- Provided data:
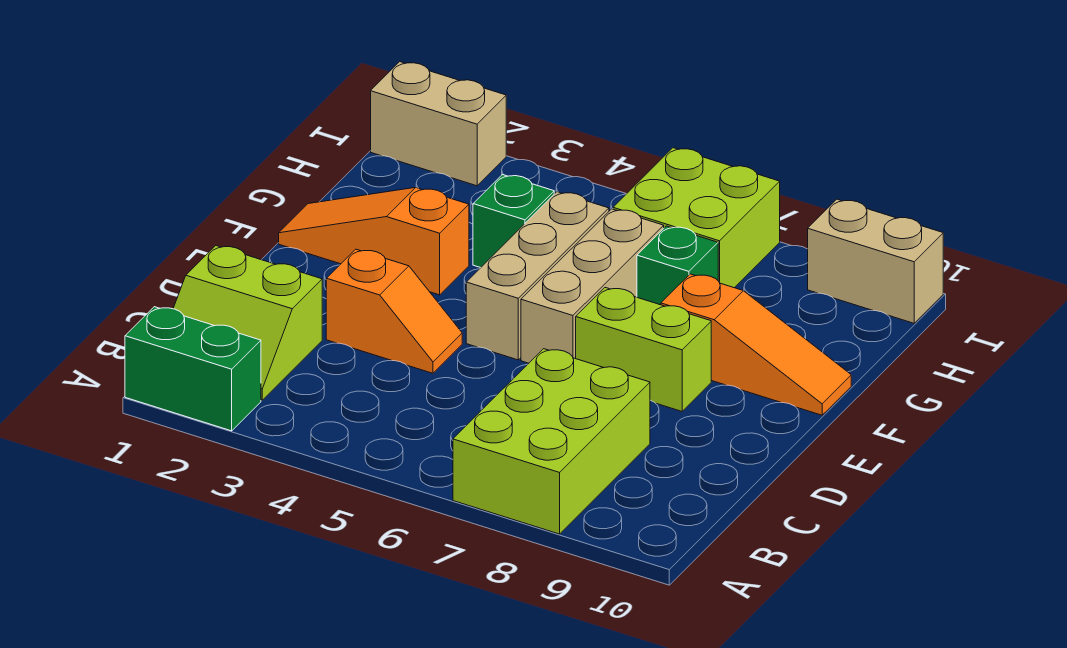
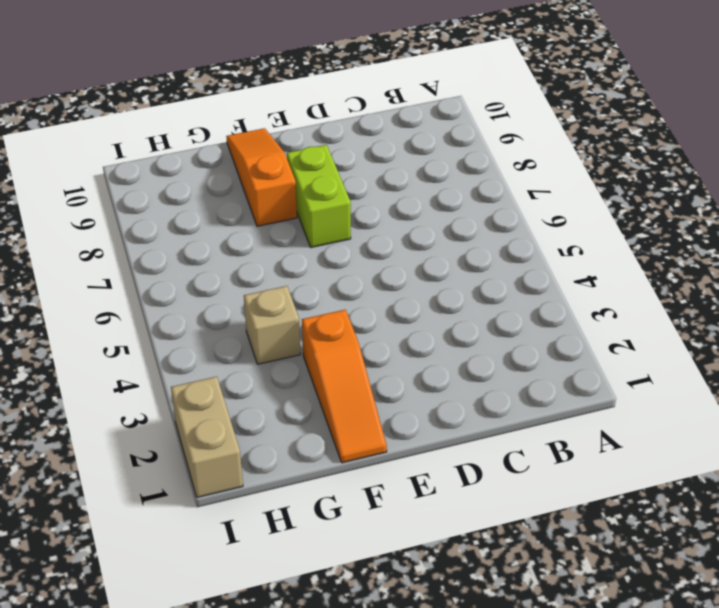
tan brick G4 level 1 -> green brick G4 level 1
none -> green brick A1:A2 level 1
none -> lime brick A7:C8 level 1
none -> lime slope B1:C2 level 1 top C

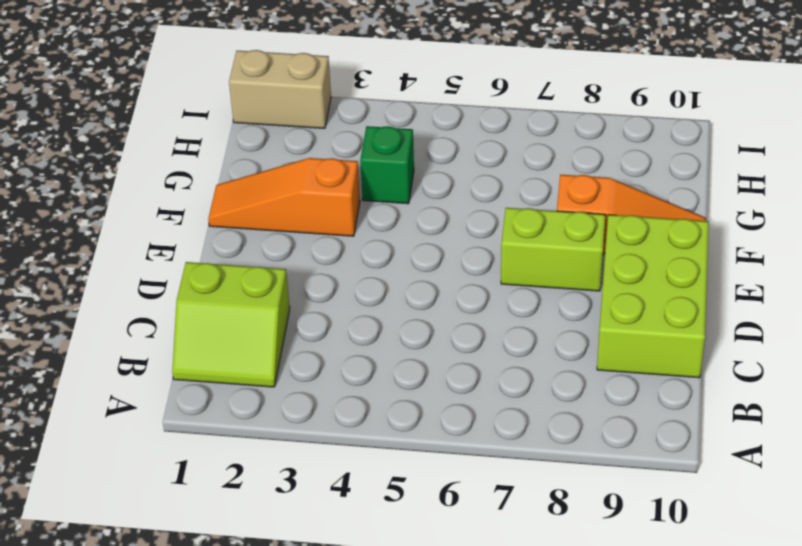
lime brick C9:E10 level 1 -> lime brick A7:C8 level 1
none -> green brick A1:A2 level 1
none -> orange slope D3:D4 level 1 top 3
none -> tan brick E5:G5 level 1

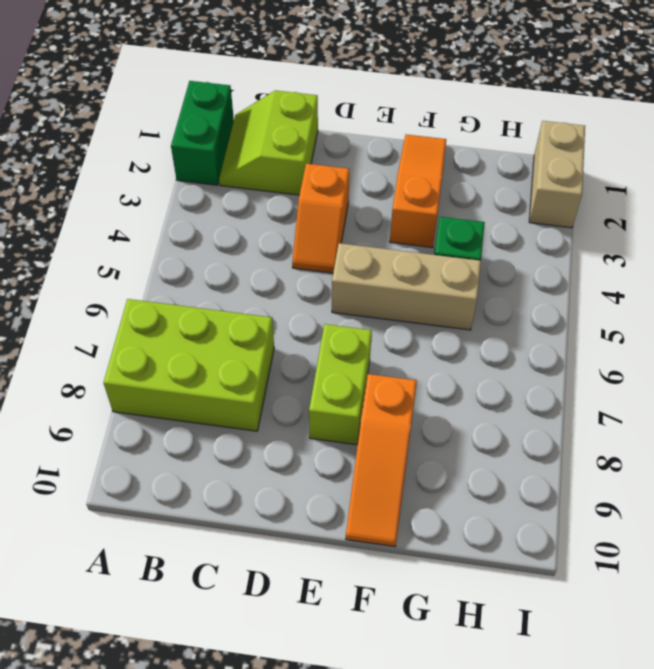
none -> tan brick E6:G6 level 1
none -> green brick G7 level 1
none -> lime brick H6:I7 level 1

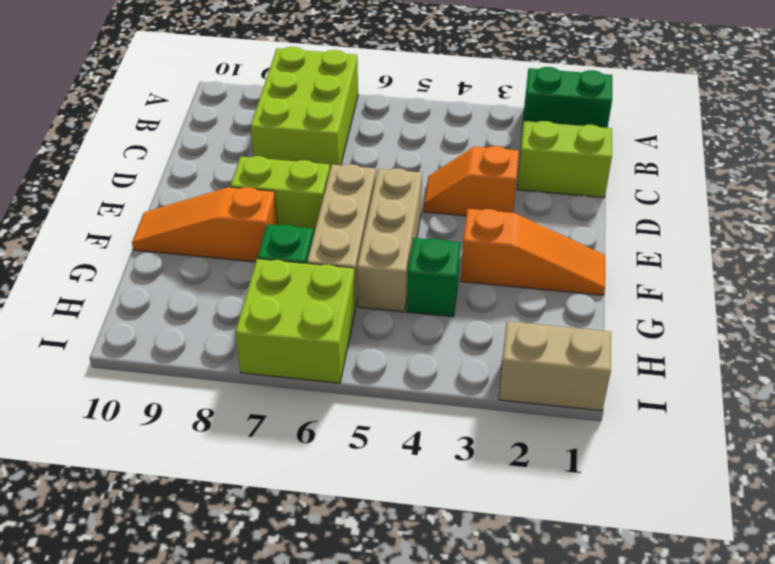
none -> tan brick I9:I10 level 1

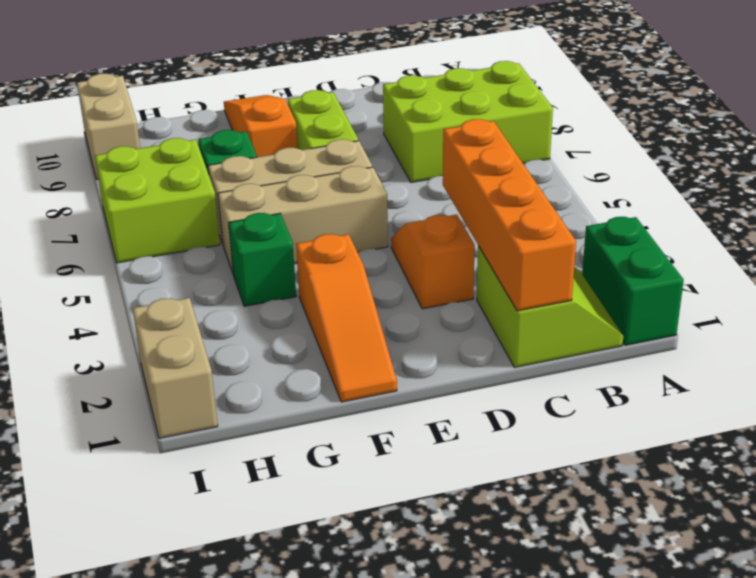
orange brick C1:C4 level 2 -> none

- Problem: What's needed is an exact copy of every entry, minus the pictures.

- Result of this task:
tan brick G4 level 1 -> green brick G4 level 1
none -> green brick A1:A2 level 1
none -> lime brick A7:C8 level 1
none -> lime slope B1:C2 level 1 top C

lime brick C9:E10 level 1 -> lime brick A7:C8 level 1
none -> green brick A1:A2 level 1
none -> orange slope D3:D4 level 1 top 3
none -> tan brick E5:G5 level 1

none -> tan brick E6:G6 level 1
none -> green brick G7 level 1
none -> lime brick H6:I7 level 1

none -> tan brick I9:I10 level 1

orange brick C1:C4 level 2 -> none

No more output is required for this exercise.